━━━ Data records
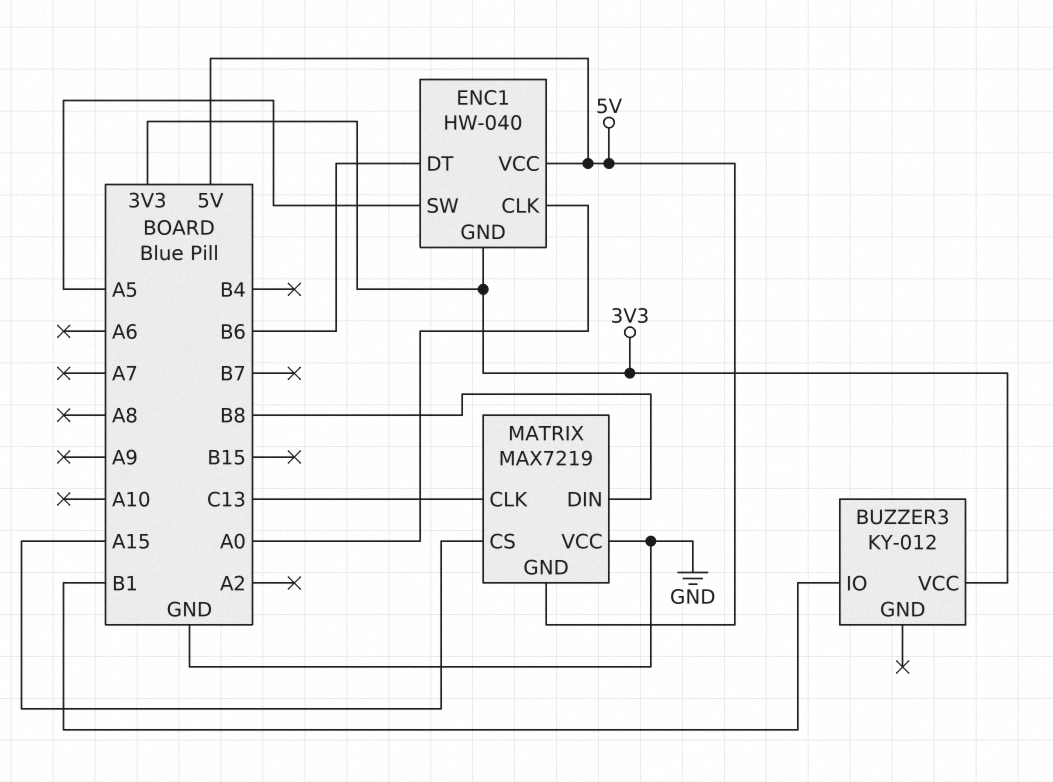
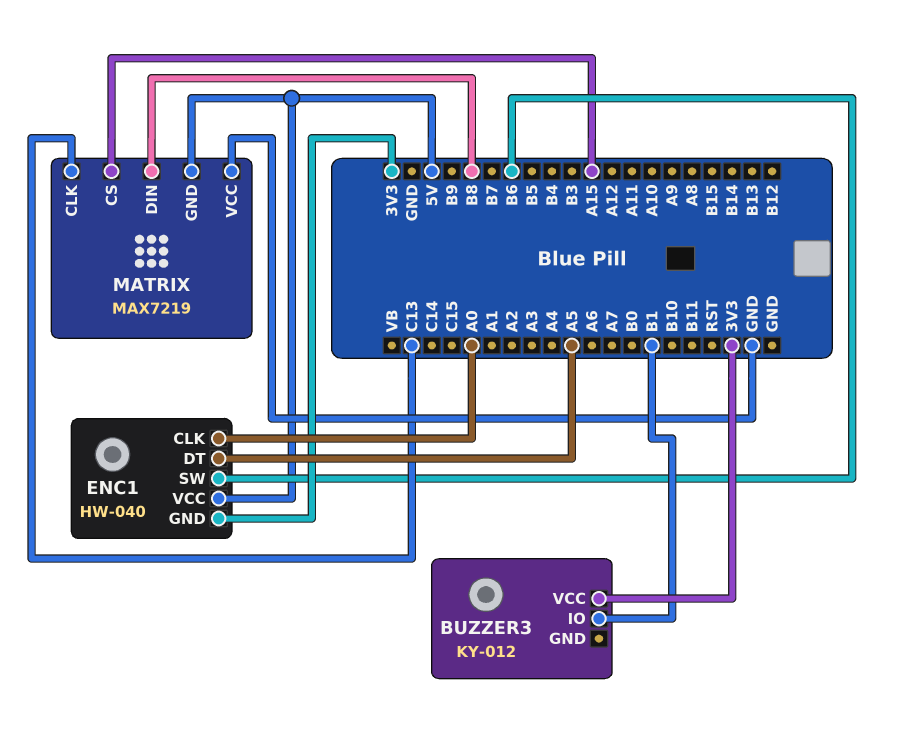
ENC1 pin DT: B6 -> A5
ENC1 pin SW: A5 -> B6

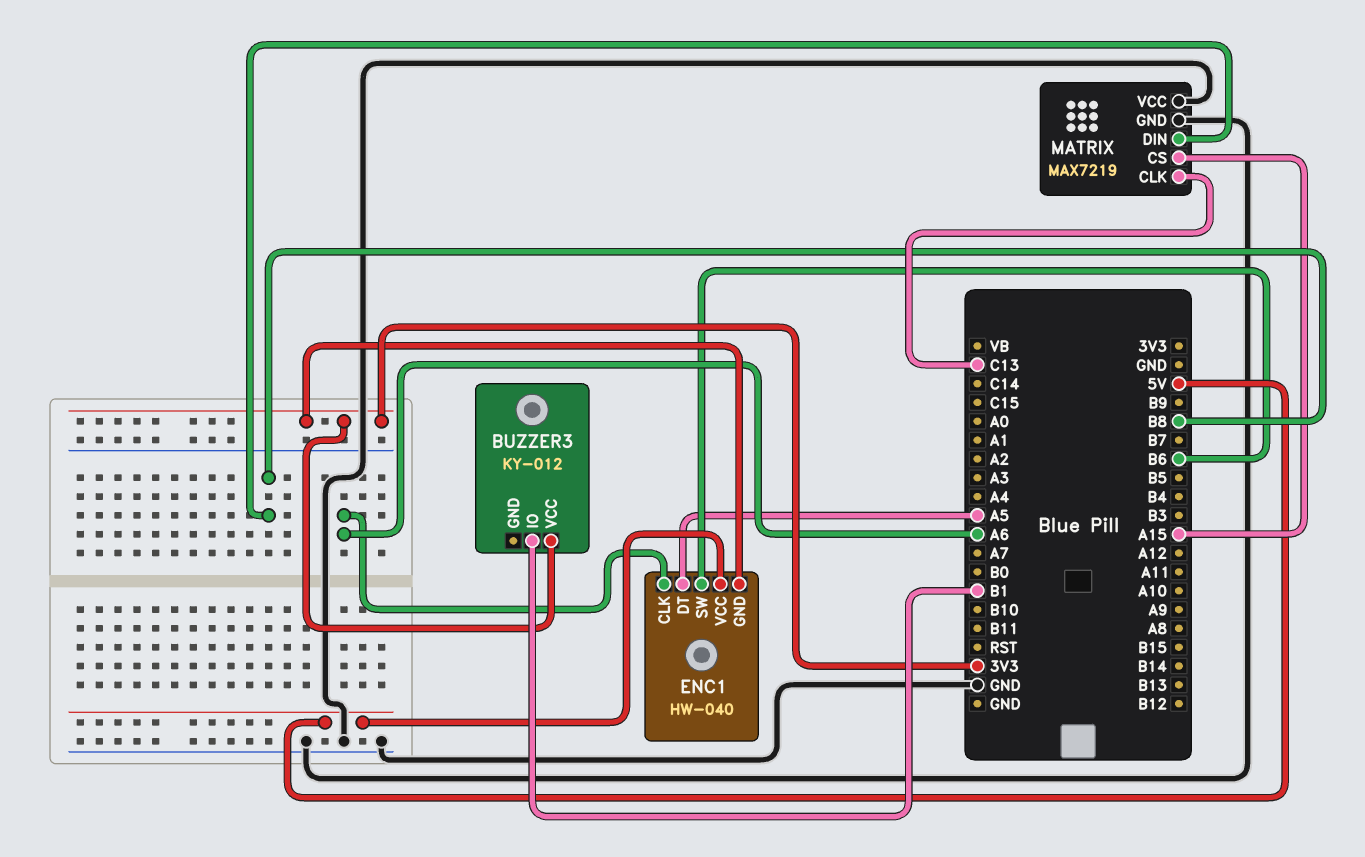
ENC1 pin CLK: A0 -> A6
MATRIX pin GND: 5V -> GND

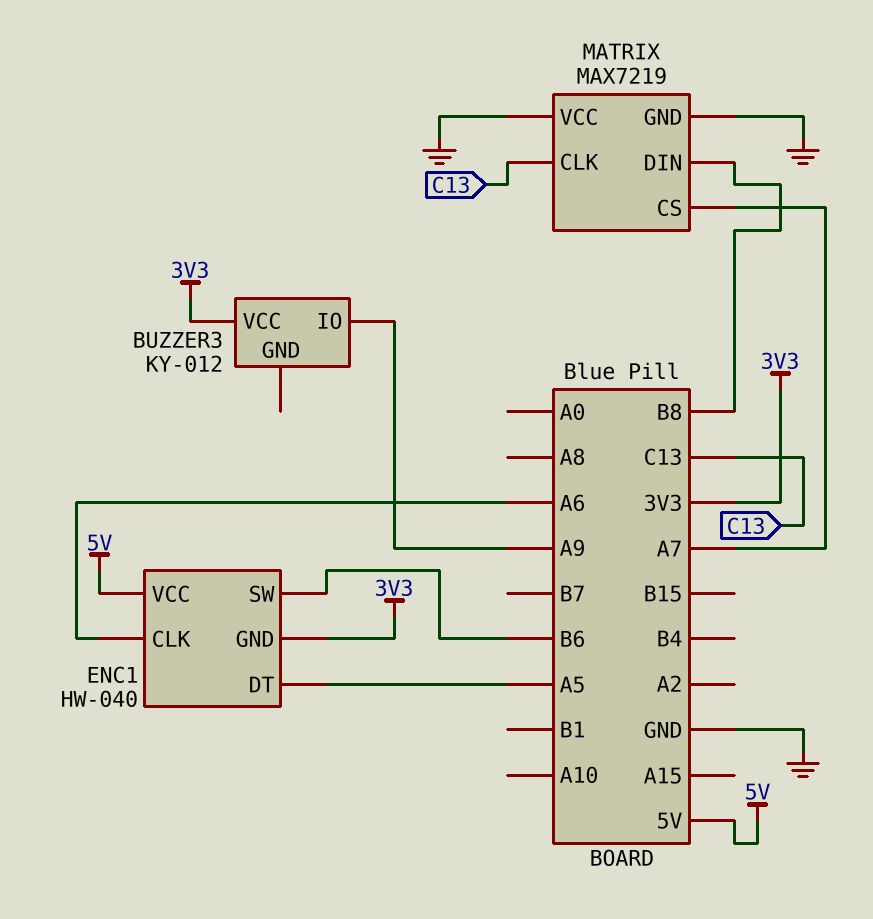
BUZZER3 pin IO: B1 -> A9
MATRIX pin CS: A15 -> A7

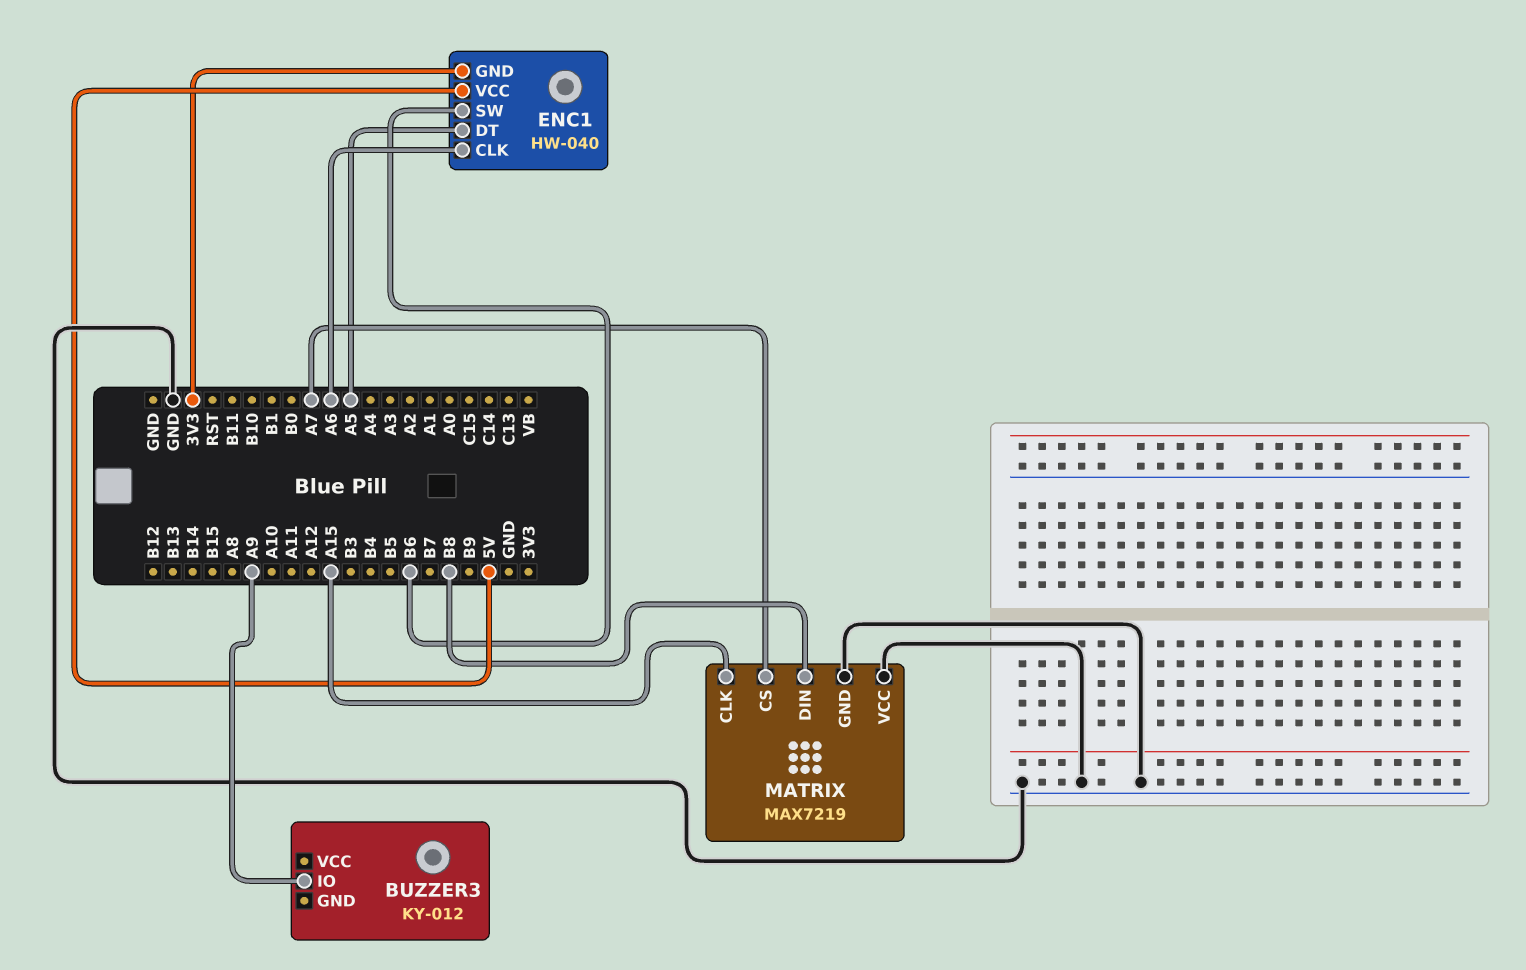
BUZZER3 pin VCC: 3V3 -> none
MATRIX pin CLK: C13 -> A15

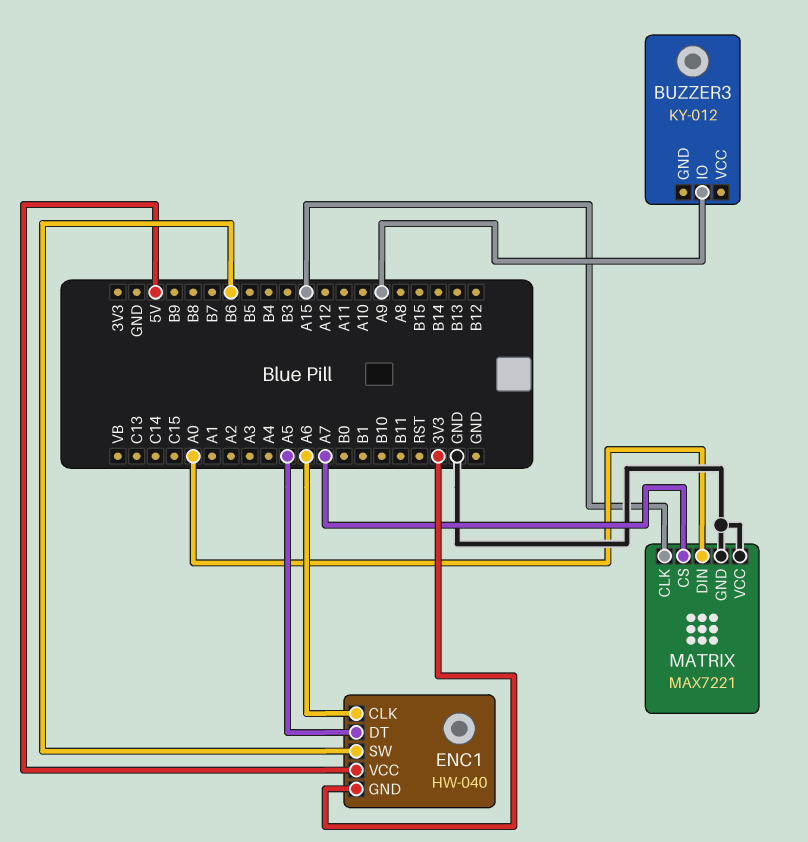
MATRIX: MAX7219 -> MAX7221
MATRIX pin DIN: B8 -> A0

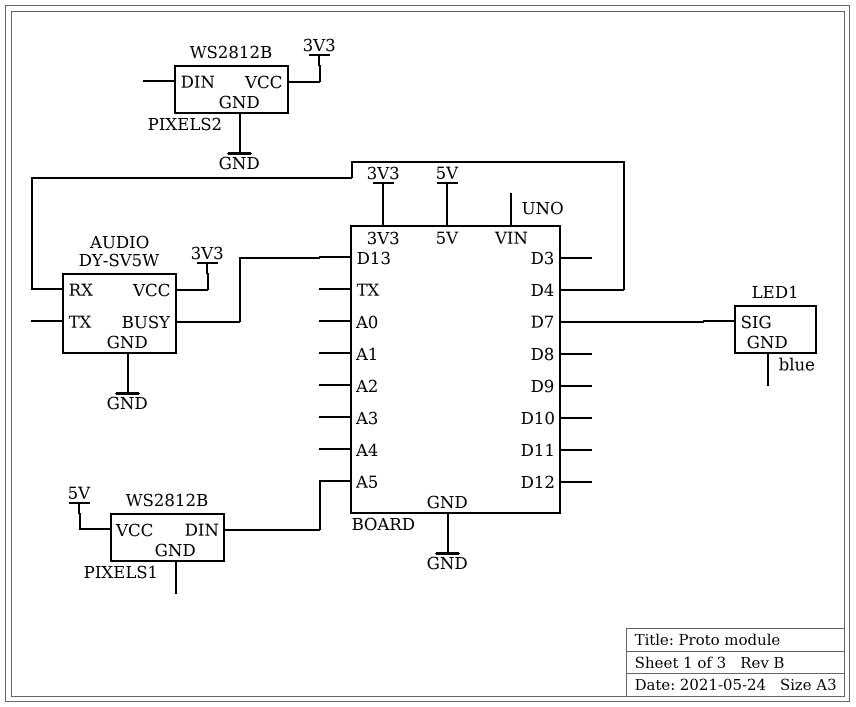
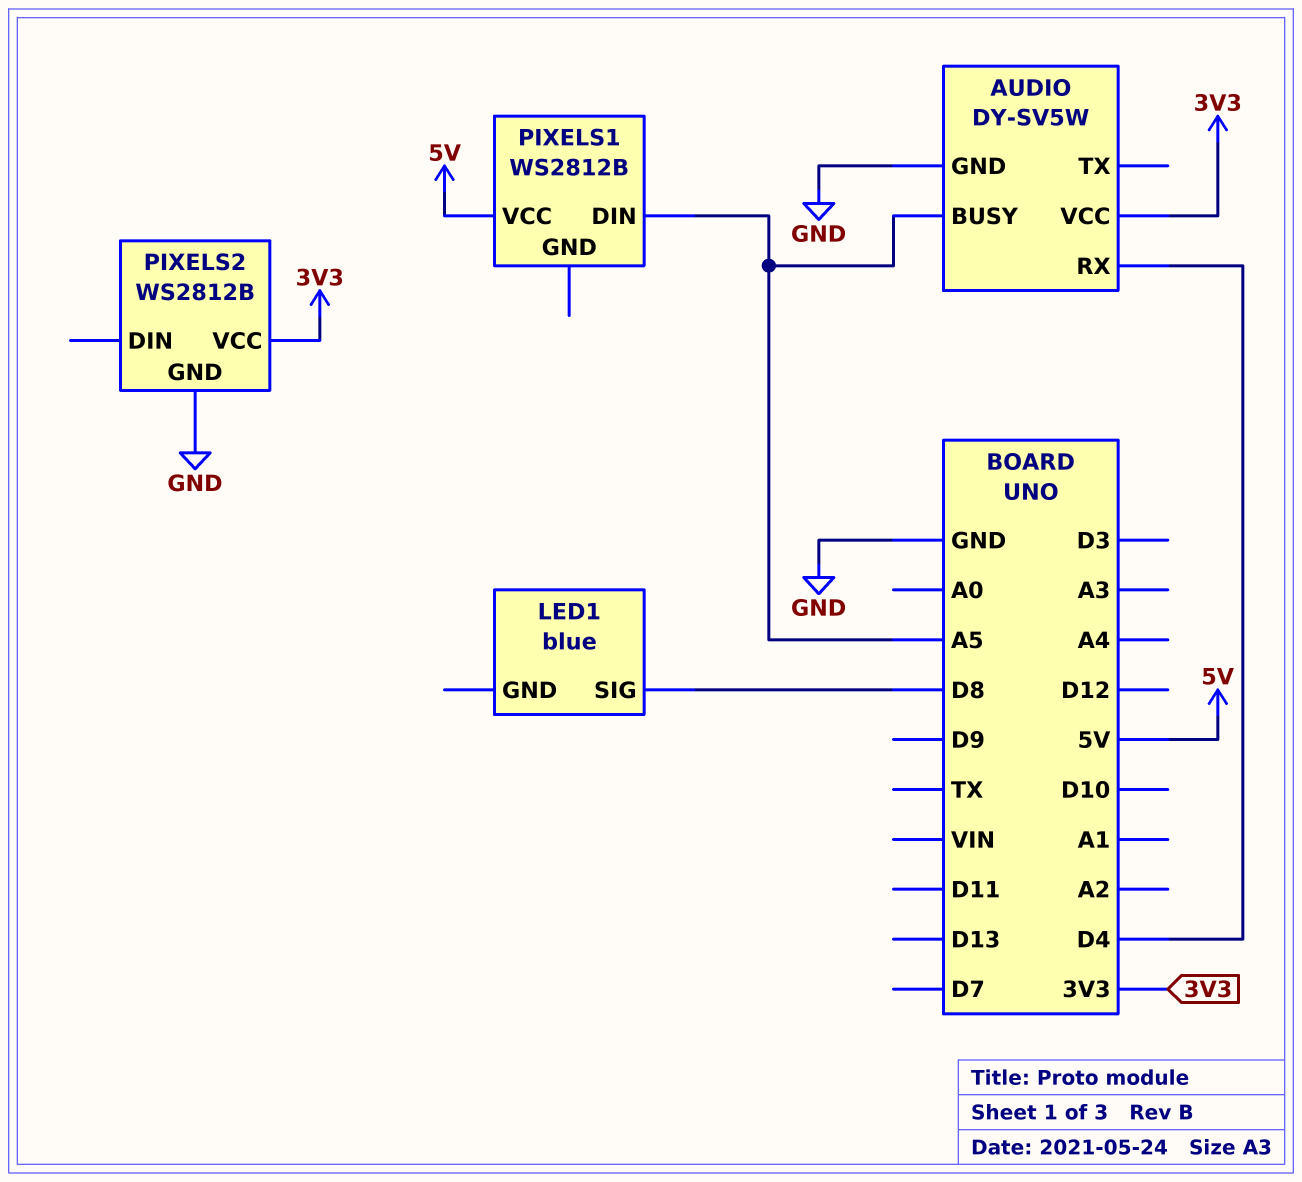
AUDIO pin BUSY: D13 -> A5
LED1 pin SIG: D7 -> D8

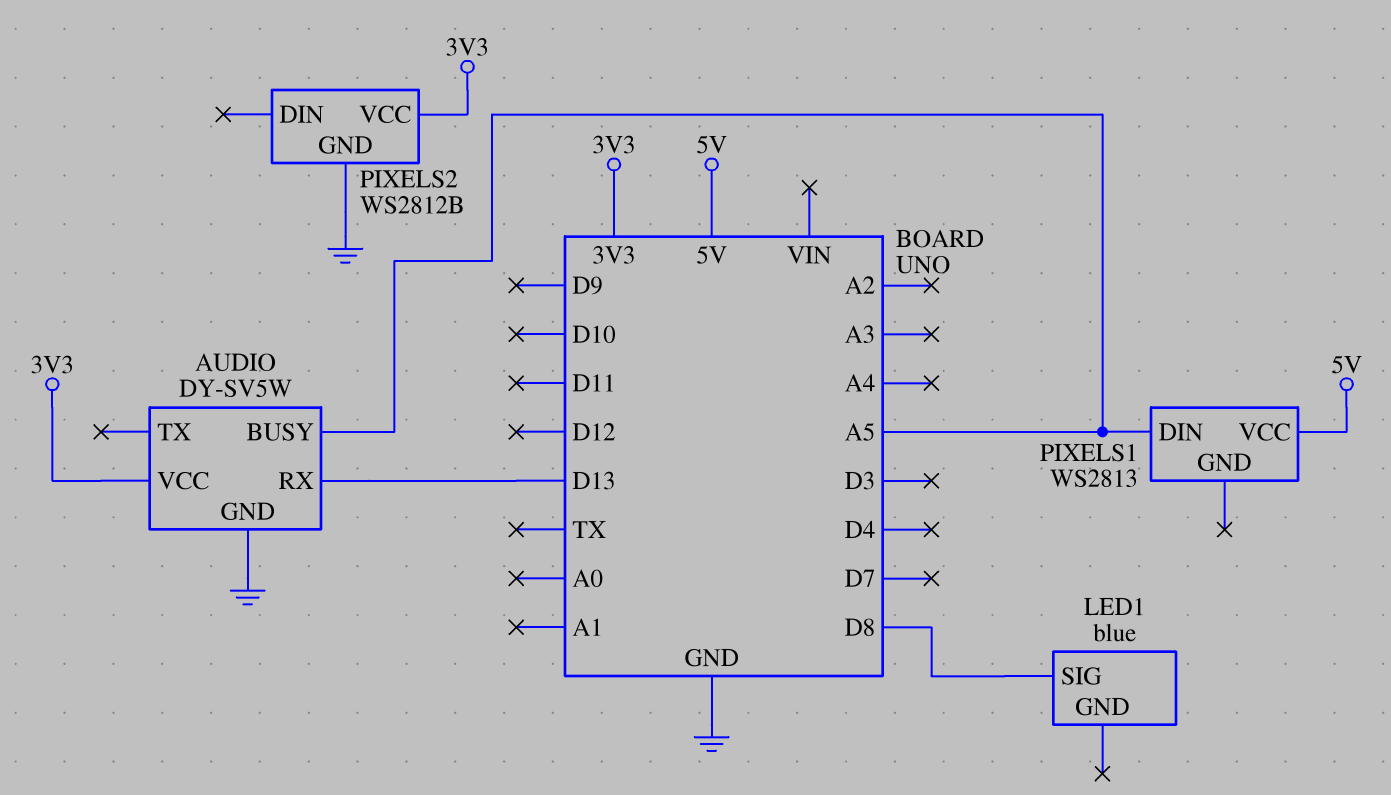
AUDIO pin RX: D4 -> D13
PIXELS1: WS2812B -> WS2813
━━━━━━
### What you need to do
Please report how many lines in the records contain the string "MATRIX", and write nothing besides that number.

### Task output
5